◆ Task objective
Copy out each line featuring the string "DGND" from the entries beneath.

◆ Collection entries
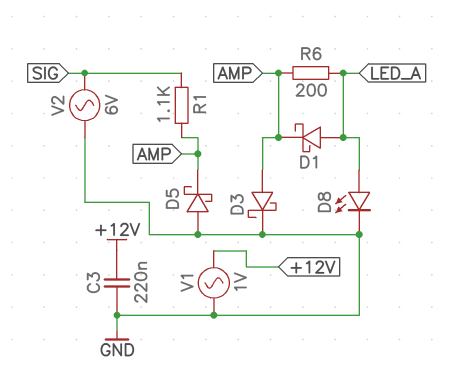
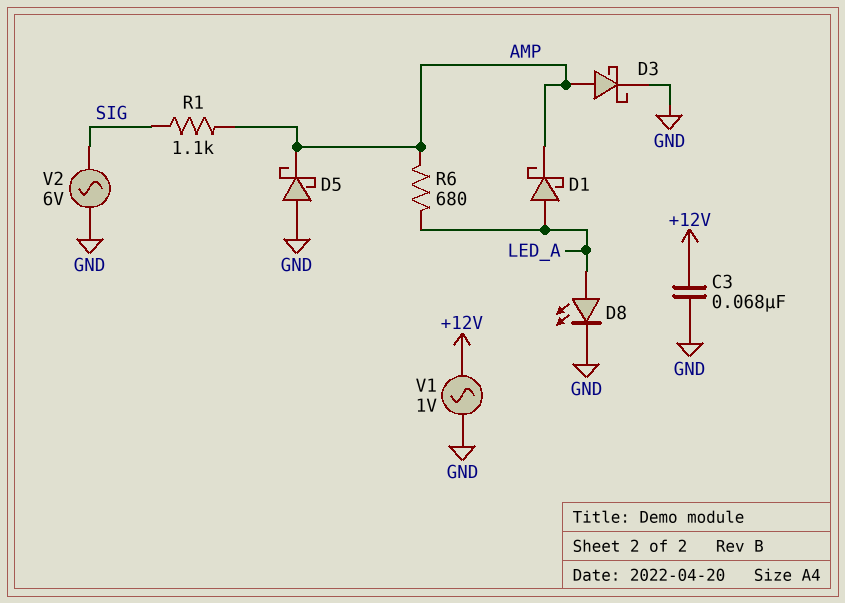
C3: 220nF (+12V, GND) -> 68nF (+12V, GND)
R6: 200 (AMP, LED_A) -> 680 (AMP, LED_A)

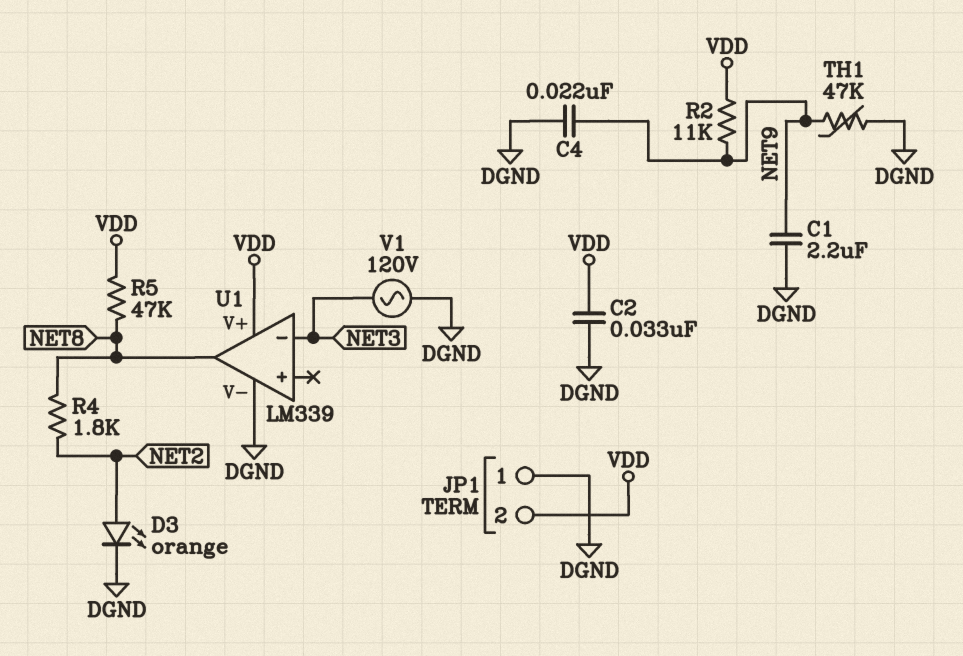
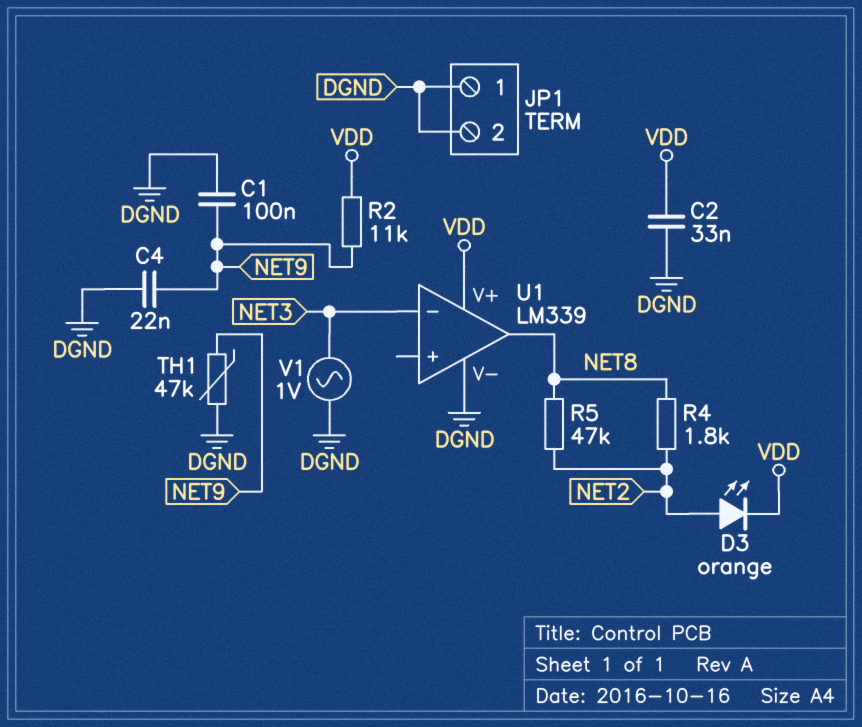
C1: 2.2uF (DGND, NET9) -> 100nF (DGND, NET9)
D3: LED orange (A NET2, K DGND) -> LED orange (A NET2, K VDD)
JP1 pin 2: VDD -> DGND
R5: 47k (NET8, VDD) -> 47k (NET2, NET8)
V1: AC 120V (DGND, NET3) -> AC 1V (DGND, NET3)

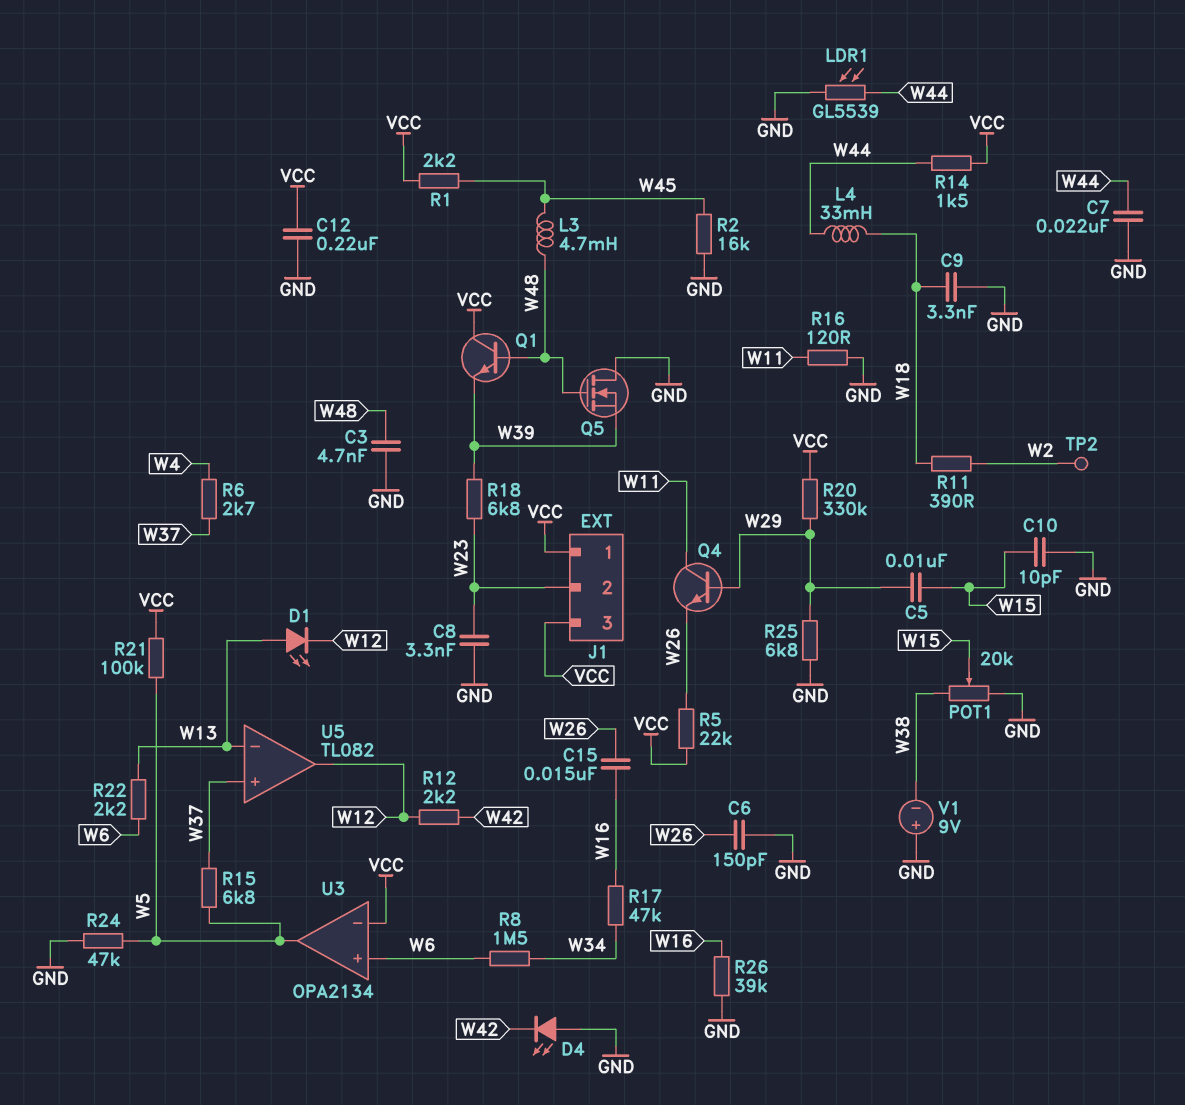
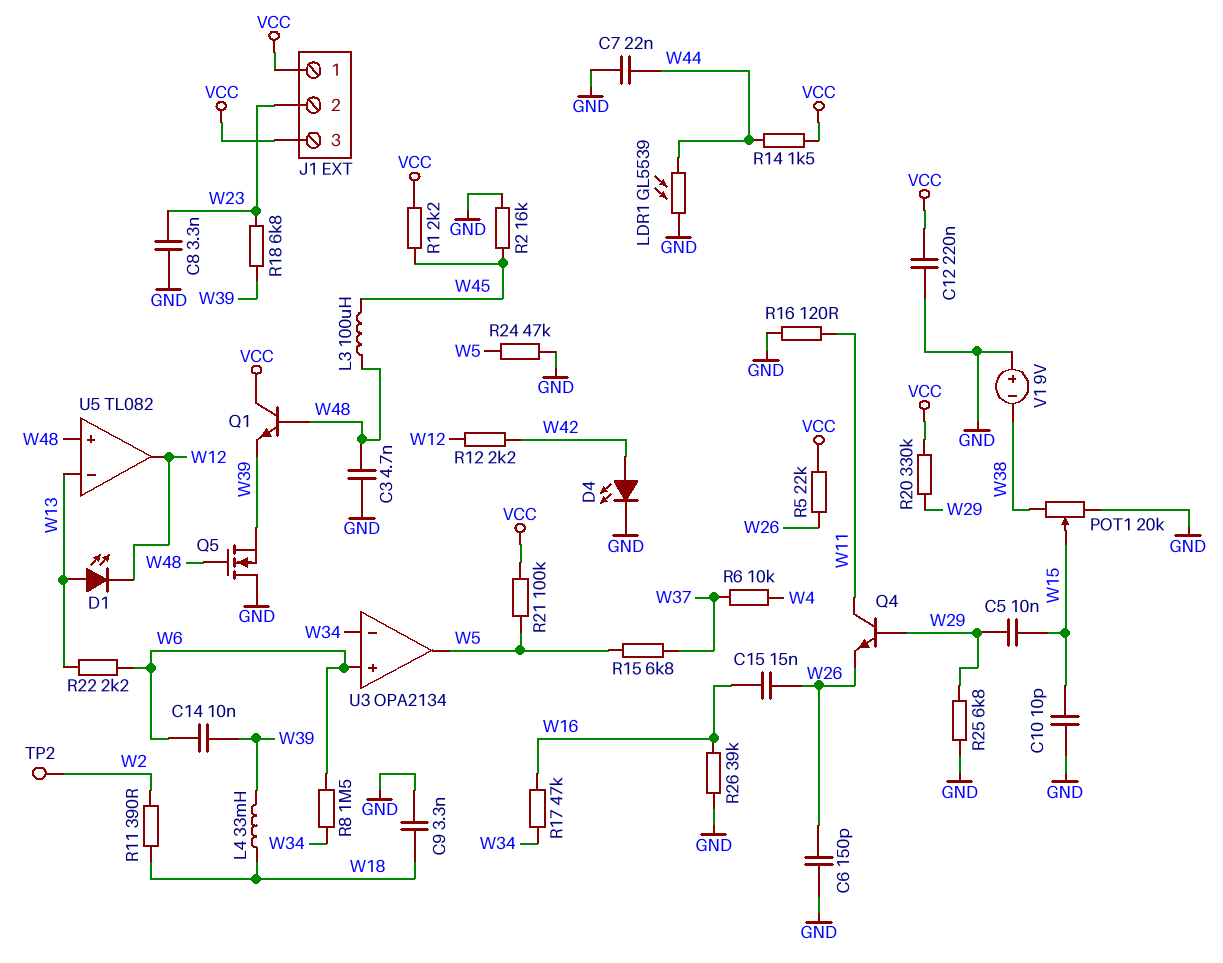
C14: none -> 10nF (W6, W39)
D4: LED (A GND, K W42) -> LED (A W42, K GND)
L3: 4.7mH (W45, W48) -> 100uH (W45, W48)
L4: 33mH (W18, W44) -> 33mH (W18, W39)
R6: 2.7k (W4, W37) -> 10k (W4, W37)
U3 pin in-: VCC -> W34
U5 pin in+: W37 -> W48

◆ Exercise response
C1: 2.2uF (DGND, NET9) -> 100nF (DGND, NET9)
D3: LED orange (A NET2, K DGND) -> LED orange (A NET2, K VDD)
JP1 pin 2: VDD -> DGND
V1: AC 120V (DGND, NET3) -> AC 1V (DGND, NET3)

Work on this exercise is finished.